Your output must be the lines below from the line containing "grey goblet: 1 -> 0" to the line containing "yellow dice: 7 -> 6", both lines included, reproduced exactly and without pictures.
------ Data supplied
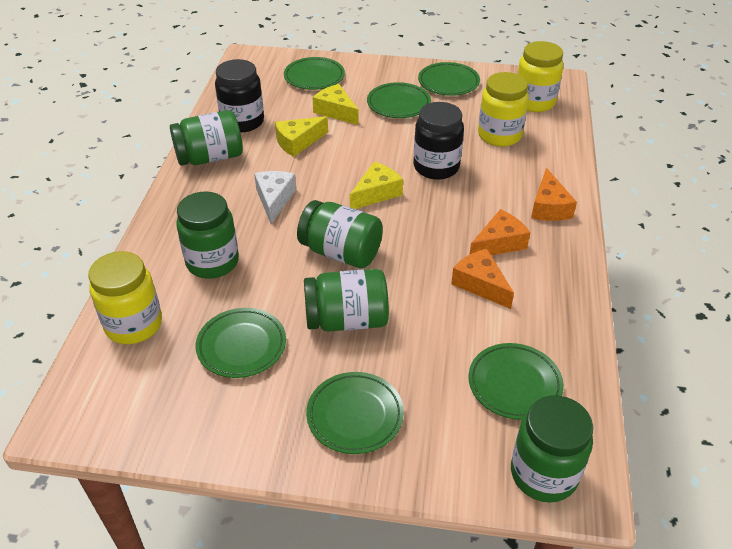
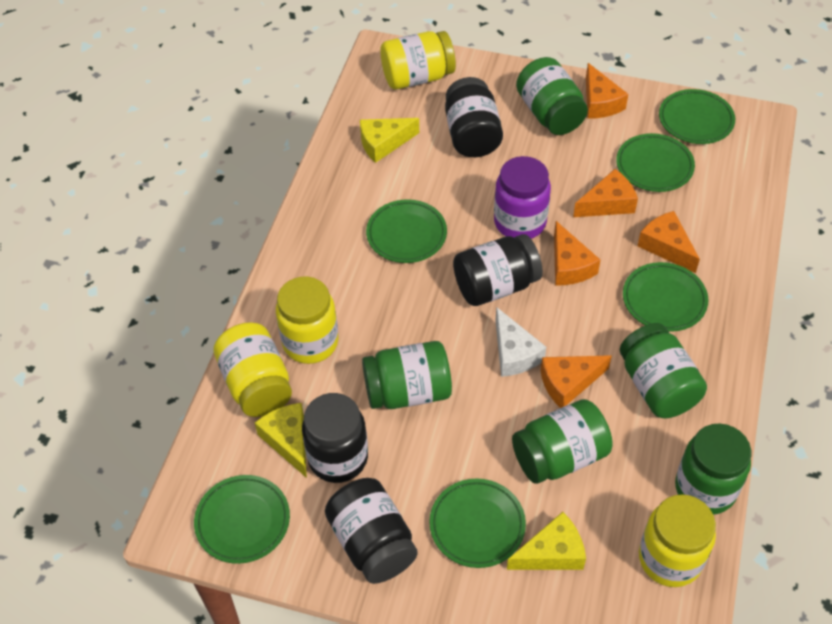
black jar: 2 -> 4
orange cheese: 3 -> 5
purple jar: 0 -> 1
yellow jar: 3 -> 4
------------
------ Data supplied
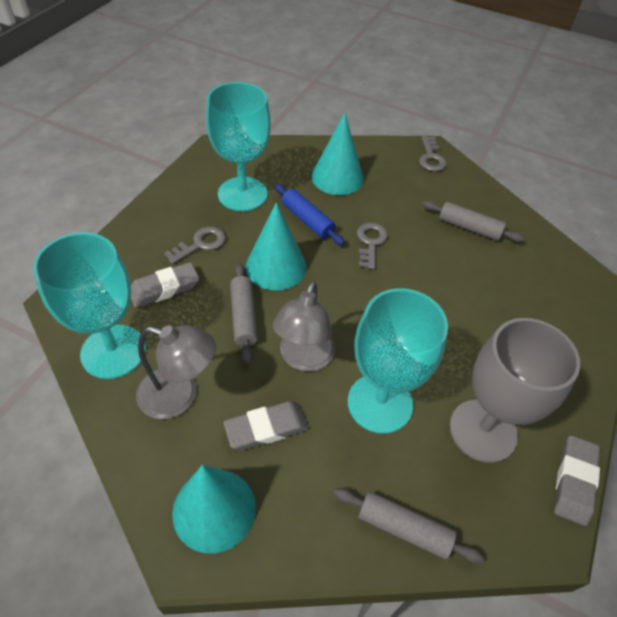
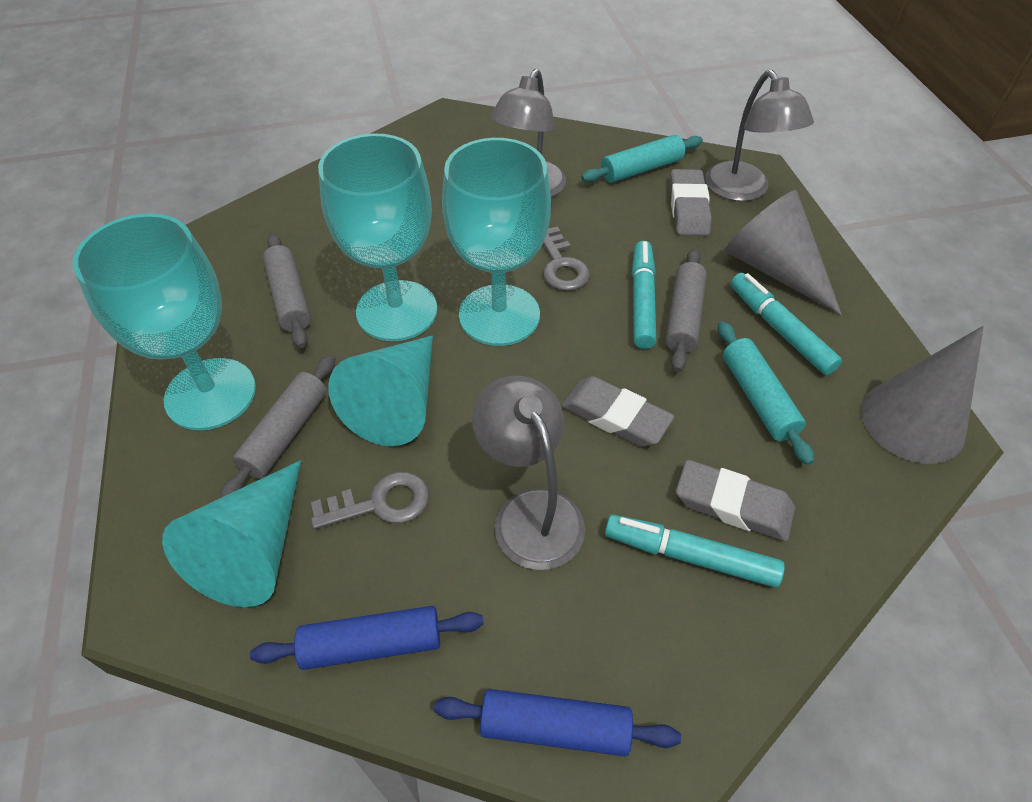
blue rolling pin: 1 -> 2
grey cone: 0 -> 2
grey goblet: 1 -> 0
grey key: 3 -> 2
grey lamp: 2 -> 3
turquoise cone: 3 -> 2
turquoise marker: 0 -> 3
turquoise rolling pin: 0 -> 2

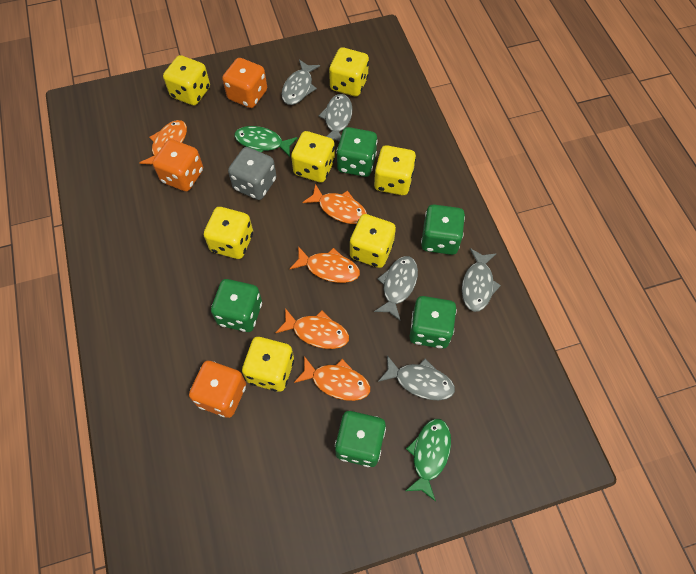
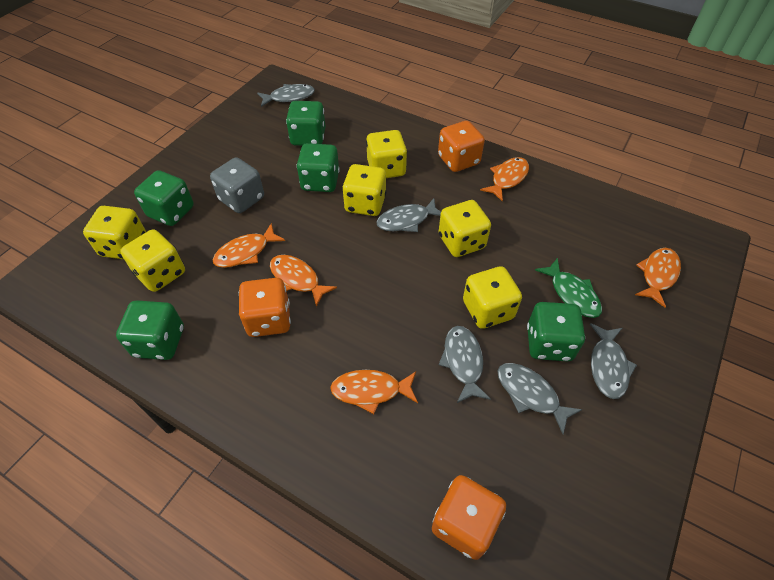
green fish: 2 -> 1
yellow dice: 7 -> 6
------------
Task answer ::
grey goblet: 1 -> 0
grey key: 3 -> 2
grey lamp: 2 -> 3
turquoise cone: 3 -> 2
turquoise marker: 0 -> 3
turquoise rolling pin: 0 -> 2

green fish: 2 -> 1
yellow dice: 7 -> 6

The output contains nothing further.